**Instructions for the task**
The records below hold a stretch from the line with "red L-shape: (355, 192) -> (389, 318), moved" through the line with "cyan pentagon: (1261, 528)"; return exactly those lines, ends included, and nothing more.
::::::
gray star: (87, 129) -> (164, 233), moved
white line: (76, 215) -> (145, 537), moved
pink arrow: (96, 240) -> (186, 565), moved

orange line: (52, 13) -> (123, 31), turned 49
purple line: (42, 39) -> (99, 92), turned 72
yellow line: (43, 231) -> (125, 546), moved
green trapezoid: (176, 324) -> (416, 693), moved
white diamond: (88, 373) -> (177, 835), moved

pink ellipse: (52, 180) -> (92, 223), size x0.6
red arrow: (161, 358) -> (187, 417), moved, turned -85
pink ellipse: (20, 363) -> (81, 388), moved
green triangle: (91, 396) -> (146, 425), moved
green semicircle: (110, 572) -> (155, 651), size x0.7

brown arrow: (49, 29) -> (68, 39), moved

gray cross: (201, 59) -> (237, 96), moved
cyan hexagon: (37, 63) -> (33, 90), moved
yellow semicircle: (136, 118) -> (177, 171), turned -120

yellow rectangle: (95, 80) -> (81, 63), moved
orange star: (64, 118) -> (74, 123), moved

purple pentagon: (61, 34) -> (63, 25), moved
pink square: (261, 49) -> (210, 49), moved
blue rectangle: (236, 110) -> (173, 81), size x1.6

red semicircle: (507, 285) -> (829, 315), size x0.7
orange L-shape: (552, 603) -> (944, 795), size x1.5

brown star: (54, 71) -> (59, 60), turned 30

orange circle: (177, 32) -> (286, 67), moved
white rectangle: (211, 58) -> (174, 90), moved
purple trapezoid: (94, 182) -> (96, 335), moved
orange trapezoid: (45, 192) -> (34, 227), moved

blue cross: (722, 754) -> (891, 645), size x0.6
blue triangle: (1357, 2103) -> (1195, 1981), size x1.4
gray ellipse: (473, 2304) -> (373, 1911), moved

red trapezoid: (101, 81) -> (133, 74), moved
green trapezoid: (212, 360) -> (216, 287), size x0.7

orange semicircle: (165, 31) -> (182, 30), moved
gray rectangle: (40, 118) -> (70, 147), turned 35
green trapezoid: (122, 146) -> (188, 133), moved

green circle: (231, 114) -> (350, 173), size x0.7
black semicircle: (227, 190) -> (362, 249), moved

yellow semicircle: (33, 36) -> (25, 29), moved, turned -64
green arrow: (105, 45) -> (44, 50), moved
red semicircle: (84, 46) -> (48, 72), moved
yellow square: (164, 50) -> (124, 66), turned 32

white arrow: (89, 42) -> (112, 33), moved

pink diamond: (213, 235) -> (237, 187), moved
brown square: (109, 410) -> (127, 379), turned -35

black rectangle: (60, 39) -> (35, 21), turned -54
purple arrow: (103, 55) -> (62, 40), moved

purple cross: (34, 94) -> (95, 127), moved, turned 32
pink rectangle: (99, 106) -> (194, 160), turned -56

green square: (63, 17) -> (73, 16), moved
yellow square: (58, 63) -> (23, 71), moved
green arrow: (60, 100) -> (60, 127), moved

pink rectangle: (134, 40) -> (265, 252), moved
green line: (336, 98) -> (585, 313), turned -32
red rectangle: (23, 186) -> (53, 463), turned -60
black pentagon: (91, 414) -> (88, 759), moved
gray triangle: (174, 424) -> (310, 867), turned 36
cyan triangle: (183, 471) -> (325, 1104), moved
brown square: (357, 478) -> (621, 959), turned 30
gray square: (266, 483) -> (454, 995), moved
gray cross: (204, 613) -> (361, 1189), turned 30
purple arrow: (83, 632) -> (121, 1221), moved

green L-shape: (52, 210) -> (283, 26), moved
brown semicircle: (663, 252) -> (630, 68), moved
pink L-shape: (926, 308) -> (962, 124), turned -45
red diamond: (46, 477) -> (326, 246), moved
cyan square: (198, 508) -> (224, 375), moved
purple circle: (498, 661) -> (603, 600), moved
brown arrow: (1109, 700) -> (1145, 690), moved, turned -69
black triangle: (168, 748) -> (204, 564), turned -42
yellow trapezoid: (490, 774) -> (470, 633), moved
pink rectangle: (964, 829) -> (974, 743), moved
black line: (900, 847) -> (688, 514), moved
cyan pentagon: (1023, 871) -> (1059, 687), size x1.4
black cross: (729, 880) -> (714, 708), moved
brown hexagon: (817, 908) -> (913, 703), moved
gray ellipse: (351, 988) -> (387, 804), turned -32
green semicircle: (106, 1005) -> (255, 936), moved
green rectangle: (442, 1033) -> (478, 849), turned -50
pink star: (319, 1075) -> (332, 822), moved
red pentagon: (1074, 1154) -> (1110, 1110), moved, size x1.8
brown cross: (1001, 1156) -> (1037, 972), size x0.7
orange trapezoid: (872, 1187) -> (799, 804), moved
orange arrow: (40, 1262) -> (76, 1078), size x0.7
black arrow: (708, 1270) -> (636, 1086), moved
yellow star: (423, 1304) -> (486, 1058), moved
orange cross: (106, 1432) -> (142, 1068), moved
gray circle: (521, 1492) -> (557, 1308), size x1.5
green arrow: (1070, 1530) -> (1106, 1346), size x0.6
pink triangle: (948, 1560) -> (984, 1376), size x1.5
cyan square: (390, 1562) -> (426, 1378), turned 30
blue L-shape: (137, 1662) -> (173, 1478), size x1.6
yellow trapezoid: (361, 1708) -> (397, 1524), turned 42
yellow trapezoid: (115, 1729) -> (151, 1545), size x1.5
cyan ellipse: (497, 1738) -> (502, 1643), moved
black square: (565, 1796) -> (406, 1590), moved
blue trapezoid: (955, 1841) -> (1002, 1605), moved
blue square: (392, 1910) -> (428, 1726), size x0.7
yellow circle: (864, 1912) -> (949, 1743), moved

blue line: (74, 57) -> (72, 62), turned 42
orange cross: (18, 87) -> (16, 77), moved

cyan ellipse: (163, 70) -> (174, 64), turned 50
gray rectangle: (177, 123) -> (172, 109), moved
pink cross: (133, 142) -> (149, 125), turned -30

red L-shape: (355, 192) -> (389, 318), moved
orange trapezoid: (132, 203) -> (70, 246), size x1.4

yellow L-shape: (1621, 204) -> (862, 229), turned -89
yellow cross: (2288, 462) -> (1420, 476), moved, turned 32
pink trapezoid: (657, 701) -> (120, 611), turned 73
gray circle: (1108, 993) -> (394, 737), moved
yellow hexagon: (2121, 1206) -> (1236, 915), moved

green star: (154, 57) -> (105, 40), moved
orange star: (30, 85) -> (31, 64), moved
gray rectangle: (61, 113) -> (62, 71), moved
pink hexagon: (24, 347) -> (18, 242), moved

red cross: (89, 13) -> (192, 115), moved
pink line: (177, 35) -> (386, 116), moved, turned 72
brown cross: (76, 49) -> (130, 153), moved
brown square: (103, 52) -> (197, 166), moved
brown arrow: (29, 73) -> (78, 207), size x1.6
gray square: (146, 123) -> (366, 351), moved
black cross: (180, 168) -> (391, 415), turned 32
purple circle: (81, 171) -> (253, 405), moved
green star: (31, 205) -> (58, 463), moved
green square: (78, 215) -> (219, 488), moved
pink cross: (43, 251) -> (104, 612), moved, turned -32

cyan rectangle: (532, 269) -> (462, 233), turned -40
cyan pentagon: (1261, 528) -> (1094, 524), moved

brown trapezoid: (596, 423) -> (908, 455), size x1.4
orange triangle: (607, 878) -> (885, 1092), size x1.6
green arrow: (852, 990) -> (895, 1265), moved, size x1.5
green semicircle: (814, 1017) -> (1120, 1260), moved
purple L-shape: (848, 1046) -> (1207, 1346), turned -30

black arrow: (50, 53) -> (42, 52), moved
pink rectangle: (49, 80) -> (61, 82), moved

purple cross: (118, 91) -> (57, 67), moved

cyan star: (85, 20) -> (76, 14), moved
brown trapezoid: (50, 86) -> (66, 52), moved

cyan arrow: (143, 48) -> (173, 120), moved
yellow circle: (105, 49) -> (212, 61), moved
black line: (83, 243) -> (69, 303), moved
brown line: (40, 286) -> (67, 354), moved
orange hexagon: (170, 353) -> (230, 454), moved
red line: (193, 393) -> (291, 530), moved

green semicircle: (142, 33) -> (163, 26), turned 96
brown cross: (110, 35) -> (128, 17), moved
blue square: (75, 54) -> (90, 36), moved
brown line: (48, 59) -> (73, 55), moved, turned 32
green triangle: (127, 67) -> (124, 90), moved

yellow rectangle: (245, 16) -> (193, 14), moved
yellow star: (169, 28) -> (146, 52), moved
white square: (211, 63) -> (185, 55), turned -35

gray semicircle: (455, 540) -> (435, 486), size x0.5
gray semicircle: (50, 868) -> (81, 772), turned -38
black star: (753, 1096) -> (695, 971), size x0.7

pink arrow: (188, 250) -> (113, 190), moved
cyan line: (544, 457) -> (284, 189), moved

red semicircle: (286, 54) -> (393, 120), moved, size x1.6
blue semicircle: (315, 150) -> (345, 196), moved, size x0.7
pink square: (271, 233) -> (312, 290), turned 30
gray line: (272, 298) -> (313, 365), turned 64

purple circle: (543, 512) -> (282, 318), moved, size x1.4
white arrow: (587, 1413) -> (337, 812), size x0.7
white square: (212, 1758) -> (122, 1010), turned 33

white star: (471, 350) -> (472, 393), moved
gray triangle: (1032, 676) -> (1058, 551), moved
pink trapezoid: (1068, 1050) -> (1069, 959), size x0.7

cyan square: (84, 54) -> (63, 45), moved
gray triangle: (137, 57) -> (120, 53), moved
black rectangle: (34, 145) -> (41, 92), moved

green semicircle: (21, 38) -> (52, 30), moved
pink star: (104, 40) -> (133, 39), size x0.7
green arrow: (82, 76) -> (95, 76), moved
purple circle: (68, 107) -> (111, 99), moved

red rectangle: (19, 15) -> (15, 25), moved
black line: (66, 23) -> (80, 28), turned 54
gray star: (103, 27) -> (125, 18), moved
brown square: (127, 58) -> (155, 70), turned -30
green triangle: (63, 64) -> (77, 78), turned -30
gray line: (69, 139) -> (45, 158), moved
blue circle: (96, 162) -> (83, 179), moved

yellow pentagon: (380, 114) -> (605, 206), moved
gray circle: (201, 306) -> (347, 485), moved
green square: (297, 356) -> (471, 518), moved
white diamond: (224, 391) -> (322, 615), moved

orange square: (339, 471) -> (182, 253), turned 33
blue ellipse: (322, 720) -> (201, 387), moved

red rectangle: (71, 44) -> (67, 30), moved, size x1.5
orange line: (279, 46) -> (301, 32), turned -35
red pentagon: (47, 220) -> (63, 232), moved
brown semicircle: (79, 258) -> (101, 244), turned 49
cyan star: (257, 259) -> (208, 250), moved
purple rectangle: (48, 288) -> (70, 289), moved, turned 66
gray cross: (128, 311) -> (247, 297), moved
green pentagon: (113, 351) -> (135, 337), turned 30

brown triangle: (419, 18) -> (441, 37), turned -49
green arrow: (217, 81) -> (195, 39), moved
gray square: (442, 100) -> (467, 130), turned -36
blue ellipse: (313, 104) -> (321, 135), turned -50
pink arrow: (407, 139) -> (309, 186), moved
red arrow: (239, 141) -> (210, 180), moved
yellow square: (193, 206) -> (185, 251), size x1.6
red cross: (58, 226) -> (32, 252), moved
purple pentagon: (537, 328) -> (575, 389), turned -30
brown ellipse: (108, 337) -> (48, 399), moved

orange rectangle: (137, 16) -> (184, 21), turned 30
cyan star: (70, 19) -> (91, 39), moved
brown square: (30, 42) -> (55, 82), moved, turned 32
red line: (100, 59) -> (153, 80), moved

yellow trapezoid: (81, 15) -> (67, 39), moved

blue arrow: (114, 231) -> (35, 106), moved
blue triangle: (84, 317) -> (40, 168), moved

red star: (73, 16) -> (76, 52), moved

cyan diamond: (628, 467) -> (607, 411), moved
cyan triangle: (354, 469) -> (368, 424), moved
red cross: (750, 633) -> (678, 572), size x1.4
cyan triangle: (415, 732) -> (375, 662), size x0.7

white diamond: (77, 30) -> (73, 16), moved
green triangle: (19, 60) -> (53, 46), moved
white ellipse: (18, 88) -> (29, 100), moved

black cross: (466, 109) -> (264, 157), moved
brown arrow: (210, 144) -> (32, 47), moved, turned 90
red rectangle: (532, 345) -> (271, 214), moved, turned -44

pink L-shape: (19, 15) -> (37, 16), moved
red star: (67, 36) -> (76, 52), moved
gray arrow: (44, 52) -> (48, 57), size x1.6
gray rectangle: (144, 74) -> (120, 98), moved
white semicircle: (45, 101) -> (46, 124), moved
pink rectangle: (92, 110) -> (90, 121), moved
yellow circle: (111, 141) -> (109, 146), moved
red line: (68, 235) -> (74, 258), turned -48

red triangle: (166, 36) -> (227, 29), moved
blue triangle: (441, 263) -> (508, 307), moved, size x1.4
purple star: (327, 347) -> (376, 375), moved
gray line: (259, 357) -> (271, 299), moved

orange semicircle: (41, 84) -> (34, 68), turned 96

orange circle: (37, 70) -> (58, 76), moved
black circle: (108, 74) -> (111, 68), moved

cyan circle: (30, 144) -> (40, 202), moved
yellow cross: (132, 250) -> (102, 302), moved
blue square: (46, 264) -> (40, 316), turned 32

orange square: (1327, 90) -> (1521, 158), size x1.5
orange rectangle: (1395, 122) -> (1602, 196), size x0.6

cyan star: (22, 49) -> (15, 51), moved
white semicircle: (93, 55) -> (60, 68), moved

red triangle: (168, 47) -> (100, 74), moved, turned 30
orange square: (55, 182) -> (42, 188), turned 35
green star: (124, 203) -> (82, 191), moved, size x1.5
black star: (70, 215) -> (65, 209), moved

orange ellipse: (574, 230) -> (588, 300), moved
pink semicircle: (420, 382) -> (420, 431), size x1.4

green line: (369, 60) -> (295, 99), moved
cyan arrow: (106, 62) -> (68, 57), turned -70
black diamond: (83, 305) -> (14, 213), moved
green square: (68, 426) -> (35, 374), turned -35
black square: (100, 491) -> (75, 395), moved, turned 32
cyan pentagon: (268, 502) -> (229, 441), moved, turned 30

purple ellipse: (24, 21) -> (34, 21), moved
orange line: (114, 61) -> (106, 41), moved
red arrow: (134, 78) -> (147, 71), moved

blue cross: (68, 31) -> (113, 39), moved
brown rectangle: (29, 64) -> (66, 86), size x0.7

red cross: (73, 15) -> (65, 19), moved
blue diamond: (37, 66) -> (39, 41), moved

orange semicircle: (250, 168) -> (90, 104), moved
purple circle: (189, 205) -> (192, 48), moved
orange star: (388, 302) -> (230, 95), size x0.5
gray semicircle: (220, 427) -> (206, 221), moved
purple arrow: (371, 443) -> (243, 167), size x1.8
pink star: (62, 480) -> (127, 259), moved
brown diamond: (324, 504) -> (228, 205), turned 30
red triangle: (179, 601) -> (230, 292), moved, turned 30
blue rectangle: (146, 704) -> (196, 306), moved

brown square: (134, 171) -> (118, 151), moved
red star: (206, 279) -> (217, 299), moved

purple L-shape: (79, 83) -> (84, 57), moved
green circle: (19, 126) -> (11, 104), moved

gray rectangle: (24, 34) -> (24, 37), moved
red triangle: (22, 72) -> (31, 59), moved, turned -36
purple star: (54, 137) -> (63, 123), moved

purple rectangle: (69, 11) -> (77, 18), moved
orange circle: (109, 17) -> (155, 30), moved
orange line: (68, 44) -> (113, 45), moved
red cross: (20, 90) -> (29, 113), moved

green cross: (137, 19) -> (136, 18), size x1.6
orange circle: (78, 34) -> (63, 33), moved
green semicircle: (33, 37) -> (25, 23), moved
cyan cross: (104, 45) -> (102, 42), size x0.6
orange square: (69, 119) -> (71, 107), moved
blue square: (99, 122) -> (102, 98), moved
::::::
**Exercise solution**
red L-shape: (355, 192) -> (389, 318), moved
orange trapezoid: (132, 203) -> (70, 246), size x1.4

yellow L-shape: (1621, 204) -> (862, 229), turned -89
yellow cross: (2288, 462) -> (1420, 476), moved, turned 32
pink trapezoid: (657, 701) -> (120, 611), turned 73
gray circle: (1108, 993) -> (394, 737), moved
yellow hexagon: (2121, 1206) -> (1236, 915), moved

green star: (154, 57) -> (105, 40), moved
orange star: (30, 85) -> (31, 64), moved
gray rectangle: (61, 113) -> (62, 71), moved
pink hexagon: (24, 347) -> (18, 242), moved

red cross: (89, 13) -> (192, 115), moved
pink line: (177, 35) -> (386, 116), moved, turned 72
brown cross: (76, 49) -> (130, 153), moved
brown square: (103, 52) -> (197, 166), moved
brown arrow: (29, 73) -> (78, 207), size x1.6
gray square: (146, 123) -> (366, 351), moved
black cross: (180, 168) -> (391, 415), turned 32
purple circle: (81, 171) -> (253, 405), moved
green star: (31, 205) -> (58, 463), moved
green square: (78, 215) -> (219, 488), moved
pink cross: (43, 251) -> (104, 612), moved, turned -32

cyan rectangle: (532, 269) -> (462, 233), turned -40
cyan pentagon: (1261, 528) -> (1094, 524), moved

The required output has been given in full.